* Extracted information
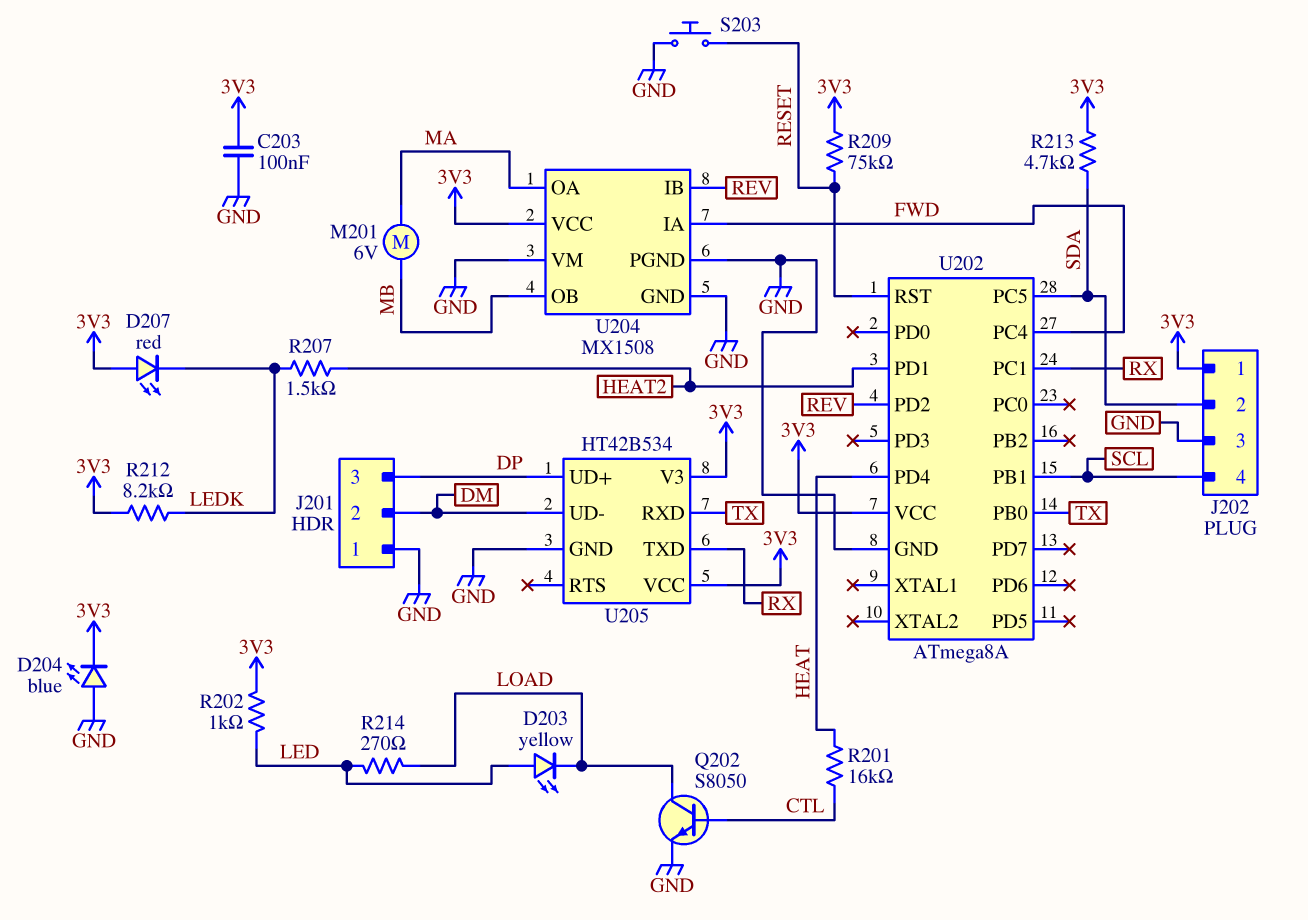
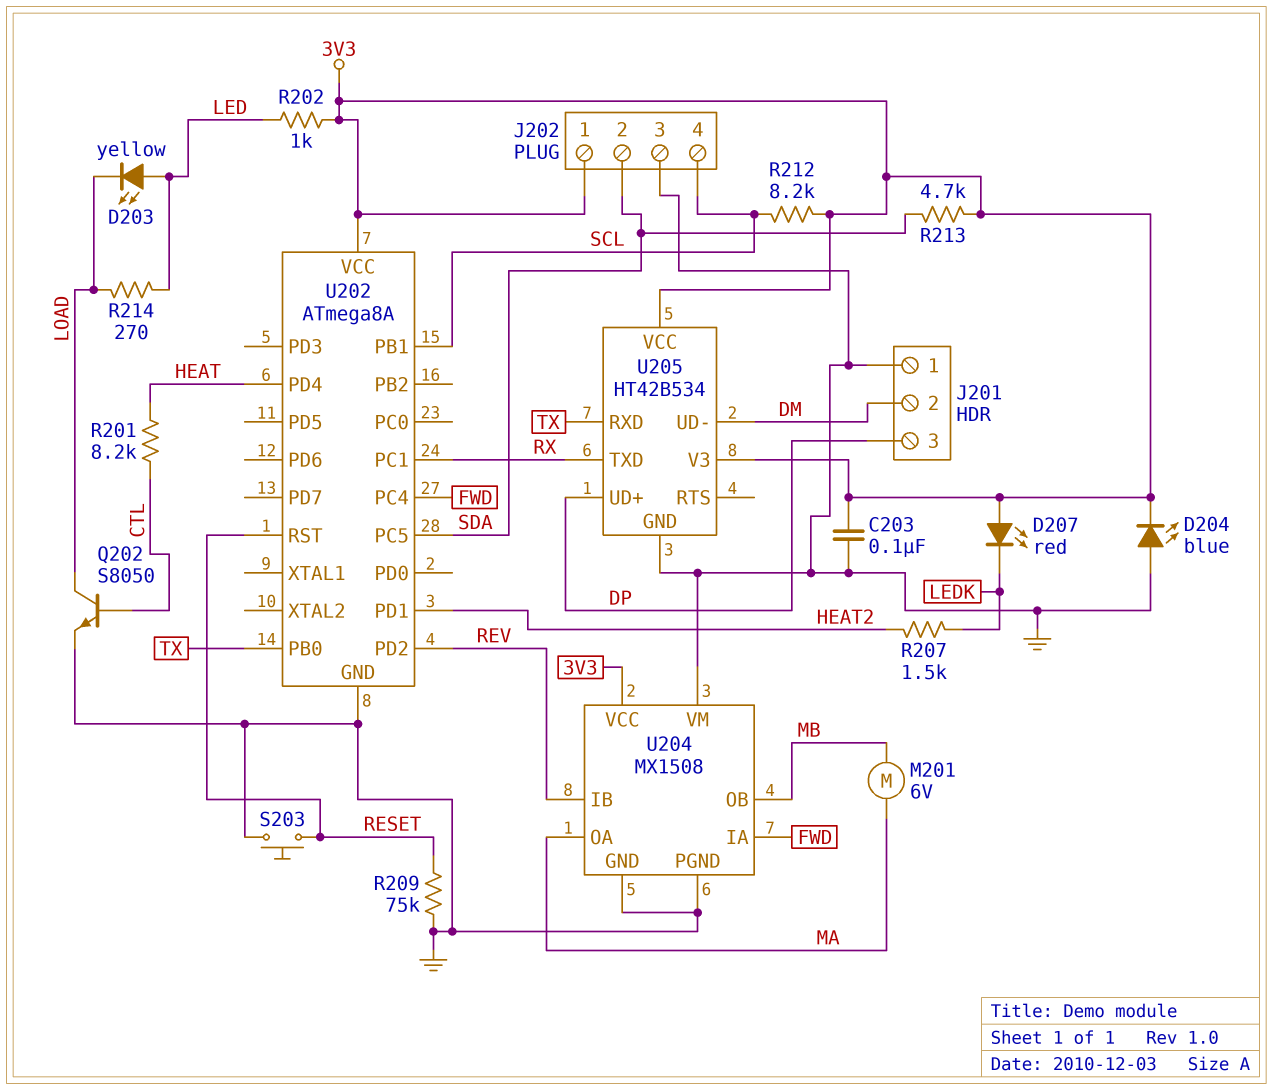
R201: 16k (CTL, HEAT) -> 8.2k (CTL, HEAT)
R209: 75k (3V3, RESET) -> 75k (GND, RESET)
R212: 8.2k (3V3, LEDK) -> 8.2k (3V3, SCL)

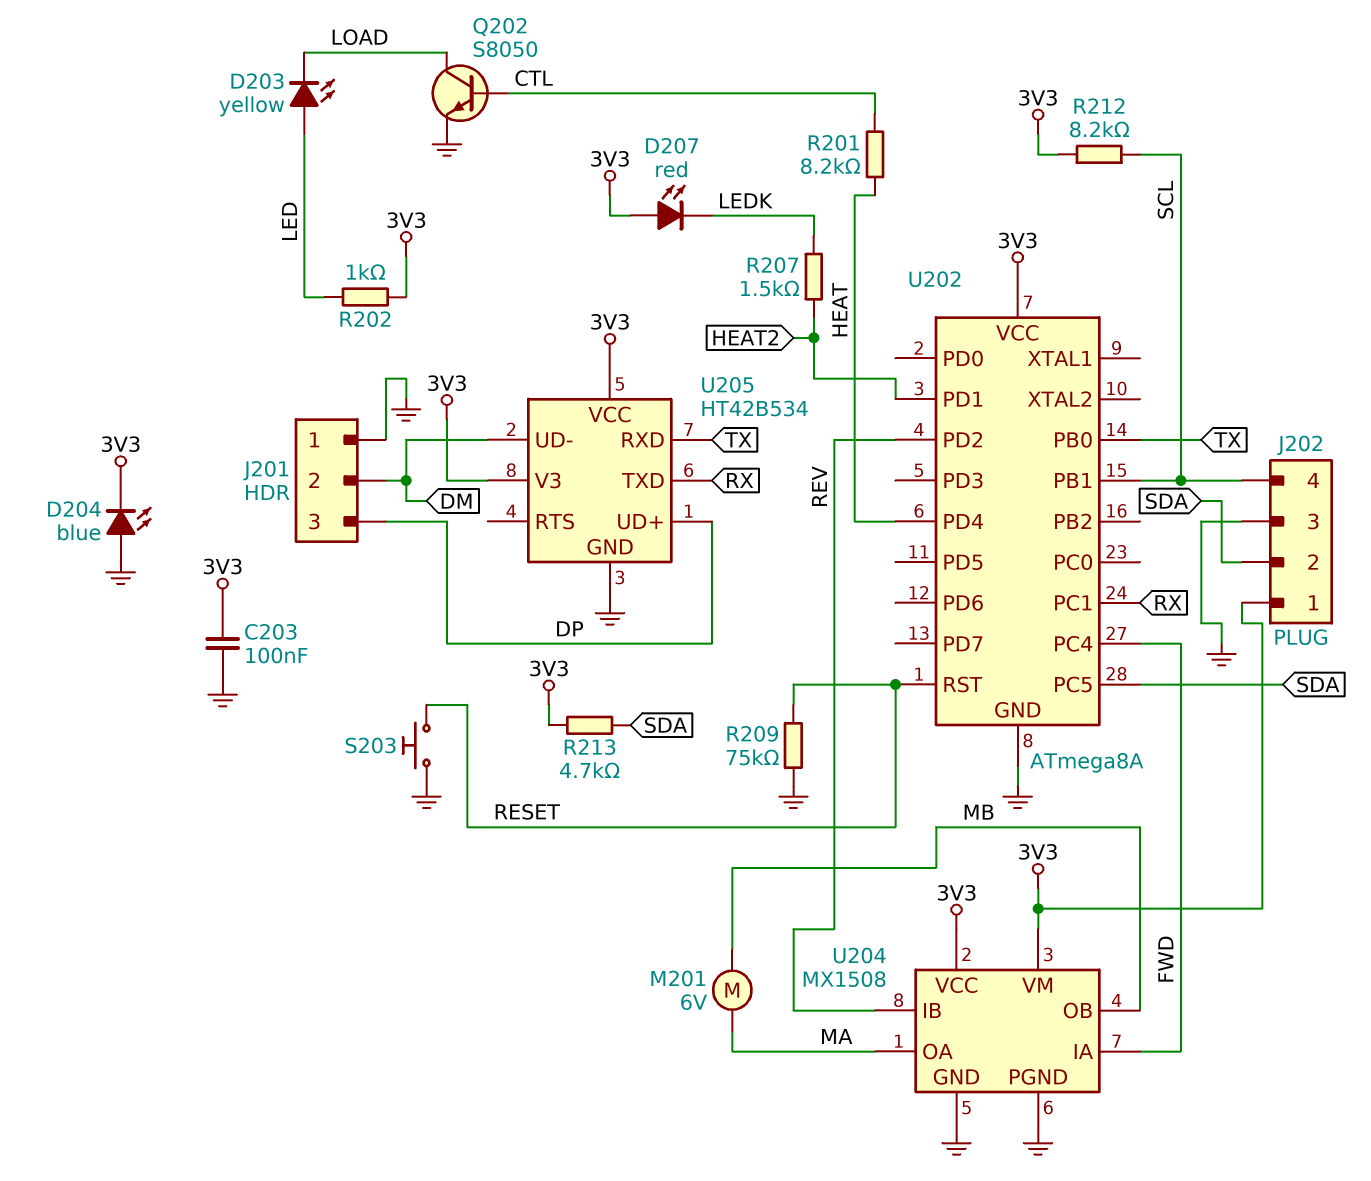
R214: 270 (LED, LOAD) -> none
U204 pin VM: GND -> 3V3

* To do
Copy out every line of the material above precisely, omitting the pictures.

* Solution to the exercise
R201: 16k (CTL, HEAT) -> 8.2k (CTL, HEAT)
R209: 75k (3V3, RESET) -> 75k (GND, RESET)
R212: 8.2k (3V3, LEDK) -> 8.2k (3V3, SCL)

R214: 270 (LED, LOAD) -> none
U204 pin VM: GND -> 3V3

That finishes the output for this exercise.